Lay out the records below as a numbered list with one line per item, leaving out every blank line.

%%

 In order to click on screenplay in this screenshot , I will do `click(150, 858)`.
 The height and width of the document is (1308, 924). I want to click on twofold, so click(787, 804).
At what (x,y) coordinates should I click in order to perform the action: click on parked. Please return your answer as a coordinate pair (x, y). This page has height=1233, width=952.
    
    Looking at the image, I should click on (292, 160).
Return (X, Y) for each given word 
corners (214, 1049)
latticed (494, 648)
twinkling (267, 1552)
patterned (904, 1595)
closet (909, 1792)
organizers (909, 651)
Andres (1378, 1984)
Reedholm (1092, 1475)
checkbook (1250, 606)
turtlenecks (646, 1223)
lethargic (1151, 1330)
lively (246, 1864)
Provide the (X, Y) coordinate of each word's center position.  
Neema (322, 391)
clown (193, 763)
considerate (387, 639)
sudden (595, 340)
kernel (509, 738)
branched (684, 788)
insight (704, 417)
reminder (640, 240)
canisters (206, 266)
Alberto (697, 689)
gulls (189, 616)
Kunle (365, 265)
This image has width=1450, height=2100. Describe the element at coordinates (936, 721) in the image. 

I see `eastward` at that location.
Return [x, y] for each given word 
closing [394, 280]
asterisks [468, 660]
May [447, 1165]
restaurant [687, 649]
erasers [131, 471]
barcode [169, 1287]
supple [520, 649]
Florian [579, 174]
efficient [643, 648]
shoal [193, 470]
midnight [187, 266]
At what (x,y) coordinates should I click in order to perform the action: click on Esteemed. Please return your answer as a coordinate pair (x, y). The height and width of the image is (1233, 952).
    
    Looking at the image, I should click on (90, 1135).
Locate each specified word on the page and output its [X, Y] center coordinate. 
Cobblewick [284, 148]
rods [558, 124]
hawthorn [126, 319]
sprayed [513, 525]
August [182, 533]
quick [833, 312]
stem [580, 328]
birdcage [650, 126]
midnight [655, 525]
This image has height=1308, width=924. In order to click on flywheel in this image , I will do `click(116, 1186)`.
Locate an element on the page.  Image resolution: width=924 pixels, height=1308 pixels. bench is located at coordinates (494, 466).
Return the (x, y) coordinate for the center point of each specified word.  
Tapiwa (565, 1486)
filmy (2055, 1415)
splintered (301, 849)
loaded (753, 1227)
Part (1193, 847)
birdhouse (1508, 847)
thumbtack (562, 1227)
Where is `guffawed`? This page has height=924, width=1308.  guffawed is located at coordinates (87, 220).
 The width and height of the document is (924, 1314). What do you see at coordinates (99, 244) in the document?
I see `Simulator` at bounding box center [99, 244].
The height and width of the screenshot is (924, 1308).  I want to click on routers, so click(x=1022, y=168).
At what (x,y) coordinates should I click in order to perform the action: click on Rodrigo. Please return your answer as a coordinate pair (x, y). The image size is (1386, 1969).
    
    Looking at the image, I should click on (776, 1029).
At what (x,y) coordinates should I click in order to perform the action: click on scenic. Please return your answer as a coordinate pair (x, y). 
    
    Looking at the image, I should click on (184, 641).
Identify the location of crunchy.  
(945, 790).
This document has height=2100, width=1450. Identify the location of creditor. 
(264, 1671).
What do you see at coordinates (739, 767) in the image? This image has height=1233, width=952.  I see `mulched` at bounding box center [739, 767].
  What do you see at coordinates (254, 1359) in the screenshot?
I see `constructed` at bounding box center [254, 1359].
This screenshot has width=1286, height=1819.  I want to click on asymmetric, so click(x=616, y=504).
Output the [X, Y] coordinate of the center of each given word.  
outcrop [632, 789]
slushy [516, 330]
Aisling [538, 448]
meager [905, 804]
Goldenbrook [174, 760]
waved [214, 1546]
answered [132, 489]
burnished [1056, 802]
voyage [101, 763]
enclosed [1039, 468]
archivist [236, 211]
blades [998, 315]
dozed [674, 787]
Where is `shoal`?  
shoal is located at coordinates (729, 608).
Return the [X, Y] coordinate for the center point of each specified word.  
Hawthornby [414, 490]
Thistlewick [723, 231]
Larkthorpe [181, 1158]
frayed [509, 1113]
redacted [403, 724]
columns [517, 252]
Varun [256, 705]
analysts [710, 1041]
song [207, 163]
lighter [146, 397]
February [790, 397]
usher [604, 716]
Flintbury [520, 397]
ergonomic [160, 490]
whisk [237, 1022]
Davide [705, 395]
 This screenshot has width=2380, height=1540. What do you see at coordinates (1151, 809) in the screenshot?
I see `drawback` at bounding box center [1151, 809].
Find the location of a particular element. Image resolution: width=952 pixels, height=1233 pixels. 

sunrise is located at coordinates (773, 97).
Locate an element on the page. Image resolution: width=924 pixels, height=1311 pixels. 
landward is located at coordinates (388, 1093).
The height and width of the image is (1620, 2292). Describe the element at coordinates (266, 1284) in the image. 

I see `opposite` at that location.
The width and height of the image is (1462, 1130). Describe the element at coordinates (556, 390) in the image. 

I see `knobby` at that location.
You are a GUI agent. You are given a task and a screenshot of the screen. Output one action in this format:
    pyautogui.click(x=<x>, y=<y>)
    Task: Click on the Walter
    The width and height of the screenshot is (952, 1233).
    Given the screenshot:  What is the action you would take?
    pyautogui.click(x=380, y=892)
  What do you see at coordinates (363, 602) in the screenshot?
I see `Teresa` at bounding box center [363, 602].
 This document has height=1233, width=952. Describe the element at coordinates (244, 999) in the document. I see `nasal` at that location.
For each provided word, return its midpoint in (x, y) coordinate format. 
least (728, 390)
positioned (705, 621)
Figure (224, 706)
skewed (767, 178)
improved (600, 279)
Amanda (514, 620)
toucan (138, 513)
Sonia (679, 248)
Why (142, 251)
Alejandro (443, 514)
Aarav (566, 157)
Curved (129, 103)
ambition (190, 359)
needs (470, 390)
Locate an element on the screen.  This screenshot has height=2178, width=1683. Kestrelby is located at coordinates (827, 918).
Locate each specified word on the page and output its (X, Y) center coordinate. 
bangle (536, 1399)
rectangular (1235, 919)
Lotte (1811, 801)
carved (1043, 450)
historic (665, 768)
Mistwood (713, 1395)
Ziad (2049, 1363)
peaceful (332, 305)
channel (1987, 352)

%%

* Exercise result
1.  In order to click on screenplay in this screenshot , I will do `click(150, 858)`.
2.  The height and width of the document is (1308, 924). I want to click on twofold, so click(787, 804).
3. At what (x,y) coordinates should I click in order to perform the action: click on parked. Please return your answer as a coordinate pair (x, y). This page has height=1233, width=952.
4.     Looking at the image, I should click on (292, 160).
5. Return (X, Y) for each given word 
6. corners (214, 1049)
7. latticed (494, 648)
8. twinkling (267, 1552)
9. patterned (904, 1595)
10. closet (909, 1792)
11. organizers (909, 651)
12. Andres (1378, 1984)
13. Reedholm (1092, 1475)
14. checkbook (1250, 606)
15. turtlenecks (646, 1223)
16. lethargic (1151, 1330)
17. lively (246, 1864)
18. Provide the (X, Y) coordinate of each word's center position.  
19. Neema (322, 391)
20. clown (193, 763)
21. considerate (387, 639)
22. sudden (595, 340)
23. kernel (509, 738)
24. branched (684, 788)
25. insight (704, 417)
26. reminder (640, 240)
27. canisters (206, 266)
28. Alberto (697, 689)
29. gulls (189, 616)
30. Kunle (365, 265)
31. This image has width=1450, height=2100. Describe the element at coordinates (936, 721) in the image. 
32. I see `eastward` at that location.
33. Return [x, y] for each given word 
34. closing [394, 280]
35. asterisks [468, 660]
36. May [447, 1165]
37. restaurant [687, 649]
38. erasers [131, 471]
39. barcode [169, 1287]
40. supple [520, 649]
41. Florian [579, 174]
42. efficient [643, 648]
43. shoal [193, 470]
44. midnight [187, 266]
45. At what (x,y) coordinates should I click in order to perform the action: click on Esteemed. Please return your answer as a coordinate pair (x, y). The height and width of the image is (1233, 952).
46.     Looking at the image, I should click on (90, 1135).
47. Locate each specified word on the page and output its [X, Y] center coordinate. 
48. Cobblewick [284, 148]
49. rods [558, 124]
50. hawthorn [126, 319]
51. sprayed [513, 525]
52. August [182, 533]
53. quick [833, 312]
54. stem [580, 328]
55. birdcage [650, 126]
56. midnight [655, 525]
57. This image has height=1308, width=924. In order to click on flywheel in this image , I will do `click(116, 1186)`.
58. Locate an element on the page.  Image resolution: width=924 pixels, height=1308 pixels. bench is located at coordinates (494, 466).
59. Return the (x, y) coordinate for the center point of each specified word.  
60. Tapiwa (565, 1486)
61. filmy (2055, 1415)
62. splintered (301, 849)
63. loaded (753, 1227)
64. Part (1193, 847)
65. birdhouse (1508, 847)
66. thumbtack (562, 1227)
67. Where is `guffawed`? This page has height=924, width=1308.  guffawed is located at coordinates (87, 220).
68.  The width and height of the document is (924, 1314). What do you see at coordinates (99, 244) in the document?
69. I see `Simulator` at bounding box center [99, 244].
70. The height and width of the screenshot is (924, 1308).  I want to click on routers, so click(x=1022, y=168).
71. At what (x,y) coordinates should I click in order to perform the action: click on Rodrigo. Please return your answer as a coordinate pair (x, y). The image size is (1386, 1969).
72.     Looking at the image, I should click on (776, 1029).
73. At what (x,y) coordinates should I click in order to perform the action: click on scenic. Please return your answer as a coordinate pair (x, y). 
74.     Looking at the image, I should click on (184, 641).
75. Identify the location of crunchy.  
76. (945, 790).
77. This document has height=2100, width=1450. Identify the location of creditor. 
78. (264, 1671).
79. What do you see at coordinates (739, 767) in the image? This image has height=1233, width=952.  I see `mulched` at bounding box center [739, 767].
80.   What do you see at coordinates (254, 1359) in the screenshot?
81. I see `constructed` at bounding box center [254, 1359].
82. This screenshot has width=1286, height=1819.  I want to click on asymmetric, so click(x=616, y=504).
83. Output the [X, Y] coordinate of the center of each given word.  
84. outcrop [632, 789]
85. slushy [516, 330]
86. Aisling [538, 448]
87. meager [905, 804]
88. Goldenbrook [174, 760]
89. waved [214, 1546]
90. answered [132, 489]
91. burnished [1056, 802]
92. voyage [101, 763]
93. enclosed [1039, 468]
94. archivist [236, 211]
95. blades [998, 315]
96. dozed [674, 787]
97. Where is `shoal`?  
98. shoal is located at coordinates (729, 608).
99. Return the [X, Y] coordinate for the center point of each specified word.  
100. Hawthornby [414, 490]
101. Thistlewick [723, 231]
102. Larkthorpe [181, 1158]
103. frayed [509, 1113]
104. redacted [403, 724]
105. columns [517, 252]
106. Varun [256, 705]
107. analysts [710, 1041]
108. song [207, 163]
109. lighter [146, 397]
110. February [790, 397]
111. usher [604, 716]
112. Flintbury [520, 397]
113. ergonomic [160, 490]
114. whisk [237, 1022]
115. Davide [705, 395]
116.  This screenshot has width=2380, height=1540. What do you see at coordinates (1151, 809) in the screenshot?
117. I see `drawback` at bounding box center [1151, 809].
118. Find the location of a particular element. Image resolution: width=952 pixels, height=1233 pixels. 
119. sunrise is located at coordinates (773, 97).
120. Locate an element on the page. Image resolution: width=924 pixels, height=1311 pixels. 
121. landward is located at coordinates (388, 1093).
122. The height and width of the image is (1620, 2292). Describe the element at coordinates (266, 1284) in the image. 
123. I see `opposite` at that location.
124. The width and height of the image is (1462, 1130). Describe the element at coordinates (556, 390) in the image. 
125. I see `knobby` at that location.
126. You are a GUI agent. You are given a task and a screenshot of the screen. Output one action in this format:
127.     pyautogui.click(x=<x>, y=<y>)
128.     Task: Click on the Walter
129.     The width and height of the screenshot is (952, 1233).
130.     Given the screenshot:  What is the action you would take?
131.     pyautogui.click(x=380, y=892)
132.   What do you see at coordinates (363, 602) in the screenshot?
133. I see `Teresa` at bounding box center [363, 602].
134.  This document has height=1233, width=952. Describe the element at coordinates (244, 999) in the document. I see `nasal` at that location.
135. For each provided word, return its midpoint in (x, y) coordinate format. 
136. least (728, 390)
137. positioned (705, 621)
138. Figure (224, 706)
139. skewed (767, 178)
140. improved (600, 279)
141. Amanda (514, 620)
142. toucan (138, 513)
143. Sonia (679, 248)
144. Why (142, 251)
145. Alejandro (443, 514)
146. Aarav (566, 157)
147. Curved (129, 103)
148. ambition (190, 359)
149. needs (470, 390)
150. Locate an element on the screen.  This screenshot has height=2178, width=1683. Kestrelby is located at coordinates (827, 918).
151. Locate each specified word on the page and output its (X, Y) center coordinate. 
152. bangle (536, 1399)
153. rectangular (1235, 919)
154. Lotte (1811, 801)
155. carved (1043, 450)
156. historic (665, 768)
157. Mistwood (713, 1395)
158. Ziad (2049, 1363)
159. peaceful (332, 305)
160. channel (1987, 352)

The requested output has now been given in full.